## SHORT TASK
Write out all of the rows below word for word, leaving out the pictures.

## PROVIDED DATA
*****

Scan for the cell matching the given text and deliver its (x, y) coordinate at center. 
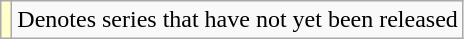
Denotes series that have not yet been released (238, 20)
Return the [X, Y] coordinate for the center point of the cell that contains the specified text.  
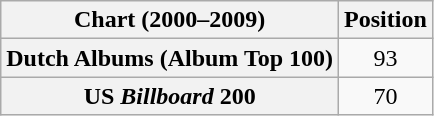
70 [386, 96]
93 [386, 58]
Chart (2000–2009) [170, 20]
US Billboard 200 [170, 96]
Position [386, 20]
Dutch Albums (Album Top 100) [170, 58]
For the text-containing cell, return its midpoint in (X, Y) coordinate format. 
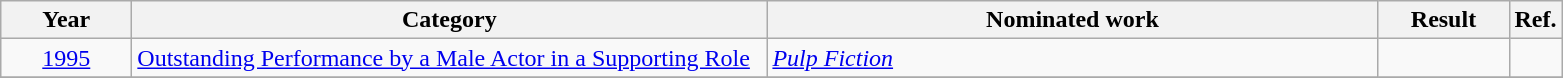
Outstanding Performance by a Male Actor in a Supporting Role (450, 58)
1995 (66, 58)
Nominated work (1072, 20)
Year (66, 20)
Result (1444, 20)
Category (450, 20)
Ref. (1536, 20)
Pulp Fiction (1072, 58)
Search for the cell housing the specified text and yield its [X, Y] center coordinate. 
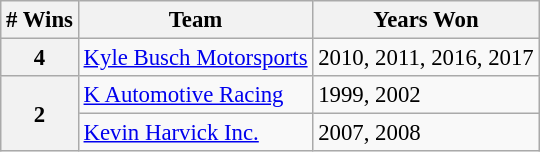
2 [40, 114]
1999, 2002 [426, 95]
Years Won [426, 20]
4 [40, 58]
2007, 2008 [426, 133]
2010, 2011, 2016, 2017 [426, 58]
K Automotive Racing [196, 95]
Kevin Harvick Inc. [196, 133]
# Wins [40, 20]
Team [196, 20]
Kyle Busch Motorsports [196, 58]
Find where the given text appears and provide that cell's center as [x, y] coordinate. 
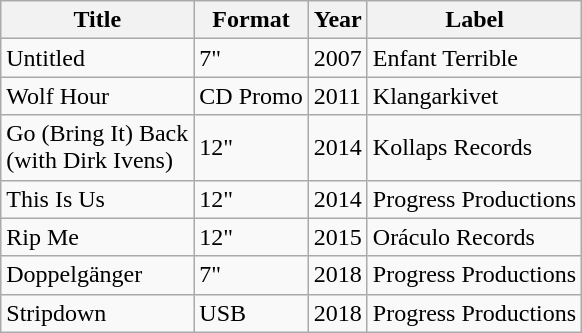
Stripdown [98, 313]
Untitled [98, 58]
2015 [338, 237]
Klangarkivet [474, 96]
Rip Me [98, 237]
Format [251, 20]
USB [251, 313]
Oráculo Records [474, 237]
Kollaps Records [474, 148]
2007 [338, 58]
Title [98, 20]
2011 [338, 96]
Enfant Terrible [474, 58]
Doppelgänger [98, 275]
This Is Us [98, 199]
Label [474, 20]
Wolf Hour [98, 96]
Year [338, 20]
CD Promo [251, 96]
Go (Bring It) Back(with Dirk Ivens) [98, 148]
For the text-containing cell, return its midpoint in [X, Y] coordinate format. 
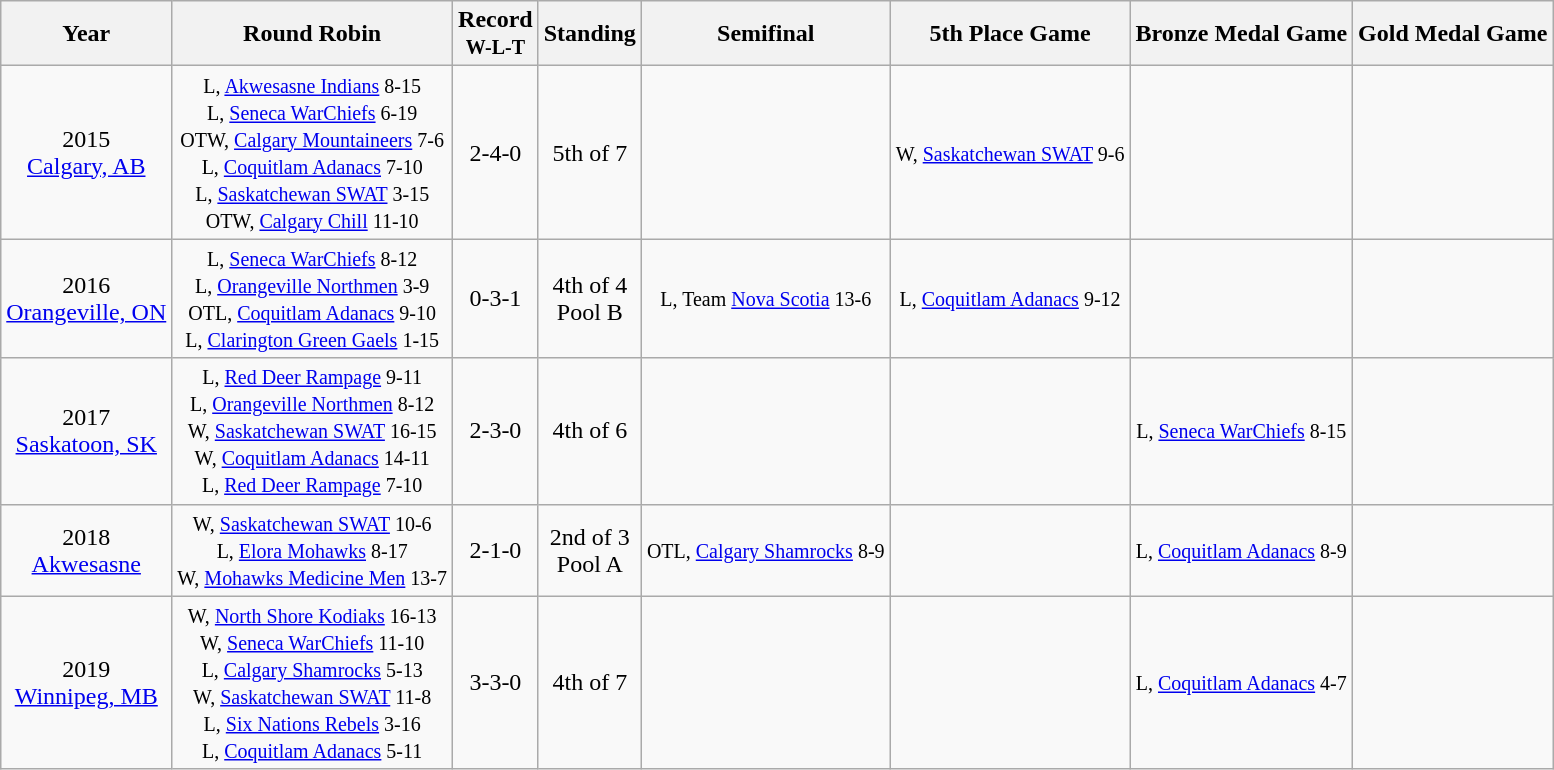
Standing [590, 34]
2-4-0 [496, 152]
Bronze Medal Game [1242, 34]
RecordW-L-T [496, 34]
2019Winnipeg, MB [86, 682]
4th of 4Pool B [590, 298]
Year [86, 34]
OTL, Calgary Shamrocks 8-9 [766, 550]
4th of 6 [590, 431]
0-3-1 [496, 298]
2015Calgary, AB [86, 152]
2016Orangeville, ON [86, 298]
2-3-0 [496, 431]
W, Saskatchewan SWAT 10-6L, Elora Mohawks 8-17W, Mohawks Medicine Men 13-7 [312, 550]
4th of 7 [590, 682]
L, Seneca WarChiefs 8-15 [1242, 431]
5th Place Game [1010, 34]
L, Team Nova Scotia 13-6 [766, 298]
L, Seneca WarChiefs 8-12L, Orangeville Northmen 3-9OTL, Coquitlam Adanacs 9-10L, Clarington Green Gaels 1-15 [312, 298]
W, Saskatchewan SWAT 9-6 [1010, 152]
5th of 7 [590, 152]
L, Coquitlam Adanacs 8-9 [1242, 550]
L, Coquitlam Adanacs 4-7 [1242, 682]
2017Saskatoon, SK [86, 431]
L, Coquitlam Adanacs 9-12 [1010, 298]
Gold Medal Game [1453, 34]
Round Robin [312, 34]
2nd of 3Pool A [590, 550]
2018Akwesasne [86, 550]
Semifinal [766, 34]
2-1-0 [496, 550]
L, Red Deer Rampage 9-11L, Orangeville Northmen 8-12W, Saskatchewan SWAT 16-15W, Coquitlam Adanacs 14-11L, Red Deer Rampage 7-10 [312, 431]
3-3-0 [496, 682]
Capture the cell that displays the provided text and extract its [x, y] central coordinate. 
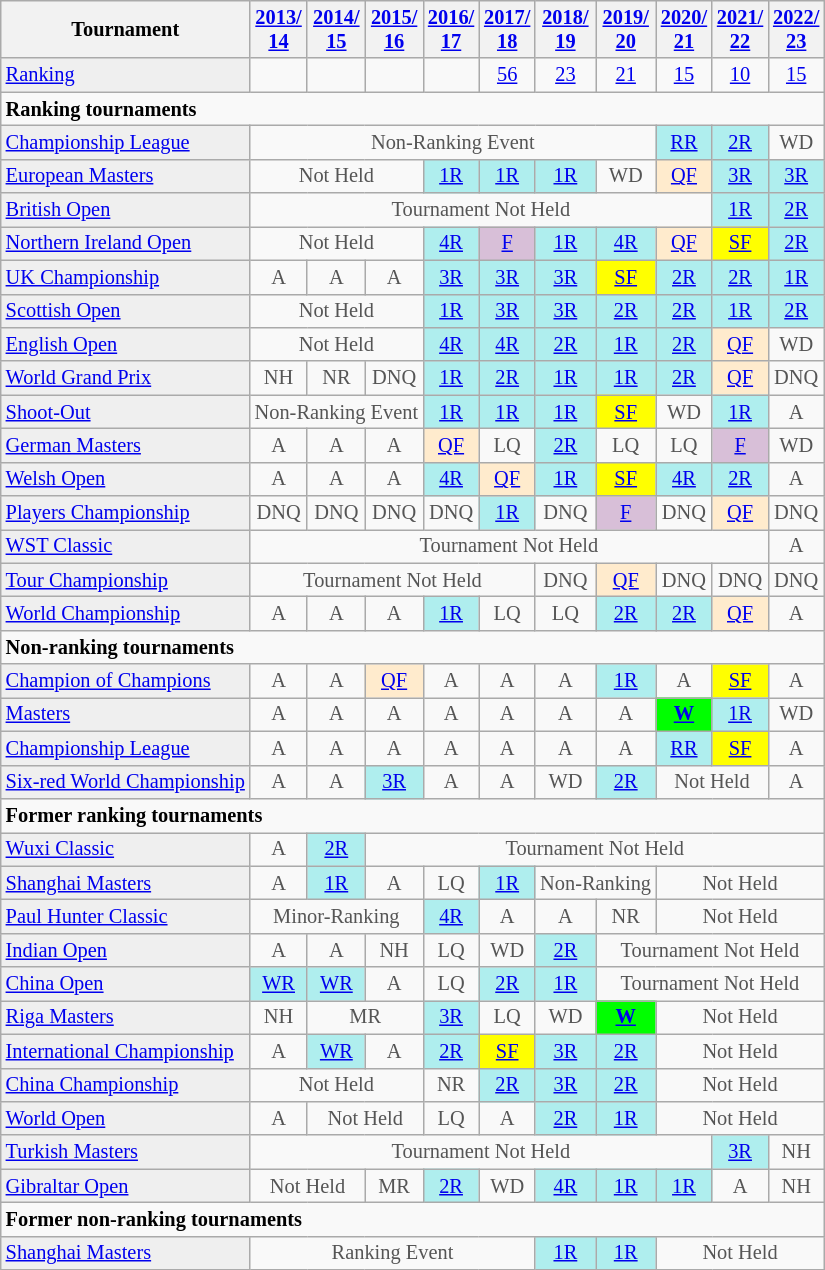
UK Championship [126, 277]
2014/15 [336, 29]
Players Championship [126, 513]
European Masters [126, 176]
Turkish Masters [126, 1152]
Six-red World Championship [126, 782]
2020/21 [684, 29]
China Championship [126, 1085]
56 [507, 75]
Tour Championship [126, 580]
Champion of Champions [126, 681]
2022/23 [796, 29]
10 [740, 75]
Gibraltar Open [126, 1186]
Ranking [126, 75]
British Open [126, 210]
2017/18 [507, 29]
World Open [126, 1118]
Tournament [126, 29]
Minor-Ranking [336, 916]
2019/20 [626, 29]
2018/19 [565, 29]
Ranking tournaments [412, 109]
Indian Open [126, 950]
Ranking Event [393, 1253]
Masters [126, 714]
World Championship [126, 613]
Wuxi Classic [126, 849]
23 [565, 75]
Riga Masters [126, 1017]
2021/22 [740, 29]
Non-ranking tournaments [412, 647]
Northern Ireland Open [126, 243]
WST Classic [126, 546]
Paul Hunter Classic [126, 916]
Former non-ranking tournaments [412, 1219]
German Masters [126, 445]
China Open [126, 984]
2015/16 [394, 29]
International Championship [126, 1051]
21 [626, 75]
Non-Ranking [596, 883]
Former ranking tournaments [412, 815]
English Open [126, 344]
2016/17 [451, 29]
Welsh Open [126, 479]
Shoot-Out [126, 412]
Scottish Open [126, 311]
World Grand Prix [126, 378]
2013/14 [279, 29]
Search for the cell housing the specified text and yield its [X, Y] center coordinate. 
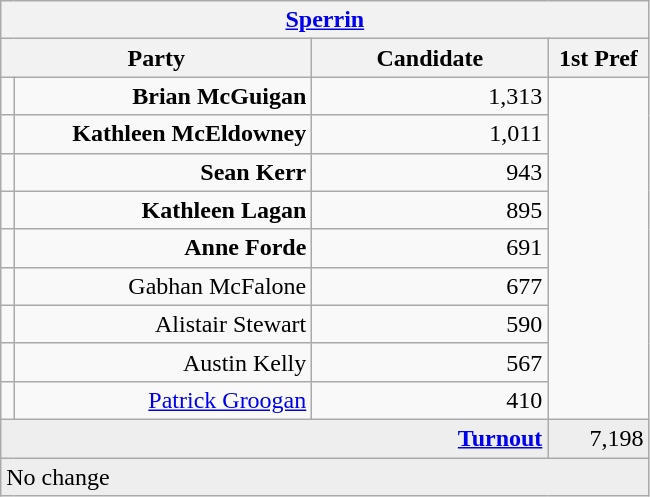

*****

## SOLUTION
Scan for the cell matching the given text and deliver its (x, y) coordinate at center. 
Denotes series that have not yet been released (238, 20)
Return the [X, Y] coordinate for the center point of the cell that contains the specified text.  
70 [386, 96]
93 [386, 58]
Chart (2000–2009) [170, 20]
US Billboard 200 [170, 96]
Position [386, 20]
Dutch Albums (Album Top 100) [170, 58]
For the text-containing cell, return its midpoint in (X, Y) coordinate format. 
Outstanding Performance by a Male Actor in a Supporting Role (450, 58)
1995 (66, 58)
Nominated work (1072, 20)
Year (66, 20)
Result (1444, 20)
Category (450, 20)
Ref. (1536, 20)
Pulp Fiction (1072, 58)
Search for the cell housing the specified text and yield its [X, Y] center coordinate. 
2 [40, 114]
1999, 2002 [426, 95]
Years Won [426, 20]
4 [40, 58]
2007, 2008 [426, 133]
2010, 2011, 2016, 2017 [426, 58]
K Automotive Racing [196, 95]
Kevin Harvick Inc. [196, 133]
# Wins [40, 20]
Team [196, 20]
Kyle Busch Motorsports [196, 58]
Find where the given text appears and provide that cell's center as [x, y] coordinate. 
Stripdown [98, 313]
Untitled [98, 58]
2015 [338, 237]
Klangarkivet [474, 96]
Rip Me [98, 237]
Format [251, 20]
USB [251, 313]
Oráculo Records [474, 237]
Kollaps Records [474, 148]
2007 [338, 58]
Title [98, 20]
2011 [338, 96]
Enfant Terrible [474, 58]
Doppelgänger [98, 275]
This Is Us [98, 199]
Label [474, 20]
Wolf Hour [98, 96]
Year [338, 20]
CD Promo [251, 96]
Go (Bring It) Back(with Dirk Ivens) [98, 148]
For the text-containing cell, return its midpoint in [X, Y] coordinate format. 
Standing [590, 34]
2-4-0 [496, 152]
Bronze Medal Game [1242, 34]
RecordW-L-T [496, 34]
2019Winnipeg, MB [86, 682]
4th of 4Pool B [590, 298]
Year [86, 34]
OTL, Calgary Shamrocks 8-9 [766, 550]
4th of 6 [590, 431]
0-3-1 [496, 298]
2015Calgary, AB [86, 152]
2016Orangeville, ON [86, 298]
2-3-0 [496, 431]
W, Saskatchewan SWAT 10-6L, Elora Mohawks 8-17W, Mohawks Medicine Men 13-7 [312, 550]
4th of 7 [590, 682]
L, Seneca WarChiefs 8-15 [1242, 431]
5th Place Game [1010, 34]
L, Team Nova Scotia 13-6 [766, 298]
L, Seneca WarChiefs 8-12L, Orangeville Northmen 3-9OTL, Coquitlam Adanacs 9-10L, Clarington Green Gaels 1-15 [312, 298]
W, Saskatchewan SWAT 9-6 [1010, 152]
5th of 7 [590, 152]
L, Coquitlam Adanacs 8-9 [1242, 550]
L, Coquitlam Adanacs 4-7 [1242, 682]
2017Saskatoon, SK [86, 431]
L, Coquitlam Adanacs 9-12 [1010, 298]
Gold Medal Game [1453, 34]
Round Robin [312, 34]
2nd of 3Pool A [590, 550]
2018Akwesasne [86, 550]
Semifinal [766, 34]
2-1-0 [496, 550]
L, Red Deer Rampage 9-11L, Orangeville Northmen 8-12W, Saskatchewan SWAT 16-15W, Coquitlam Adanacs 14-11L, Red Deer Rampage 7-10 [312, 431]
3-3-0 [496, 682]
Capture the cell that displays the provided text and extract its [x, y] central coordinate. 
UK Championship [126, 277]
2014/15 [336, 29]
Players Championship [126, 513]
European Masters [126, 176]
Turkish Masters [126, 1152]
Six-red World Championship [126, 782]
2020/21 [684, 29]
China Championship [126, 1085]
56 [507, 75]
Tour Championship [126, 580]
Champion of Champions [126, 681]
2022/23 [796, 29]
10 [740, 75]
Gibraltar Open [126, 1186]
Ranking [126, 75]
British Open [126, 210]
2017/18 [507, 29]
World Open [126, 1118]
Tournament [126, 29]
Minor-Ranking [336, 916]
2019/20 [626, 29]
2018/19 [565, 29]
Ranking tournaments [412, 109]
Indian Open [126, 950]
Ranking Event [393, 1253]
Masters [126, 714]
World Championship [126, 613]
Wuxi Classic [126, 849]
23 [565, 75]
Riga Masters [126, 1017]
2021/22 [740, 29]
Non-ranking tournaments [412, 647]
Northern Ireland Open [126, 243]
WST Classic [126, 546]
Paul Hunter Classic [126, 916]
Former non-ranking tournaments [412, 1219]
German Masters [126, 445]
China Open [126, 984]
2015/16 [394, 29]
International Championship [126, 1051]
21 [626, 75]
Non-Ranking [596, 883]
Former ranking tournaments [412, 815]
English Open [126, 344]
2016/17 [451, 29]
Welsh Open [126, 479]
Shoot-Out [126, 412]
Scottish Open [126, 311]
World Grand Prix [126, 378]
2013/14 [279, 29]
Search for the cell housing the specified text and yield its [X, Y] center coordinate. 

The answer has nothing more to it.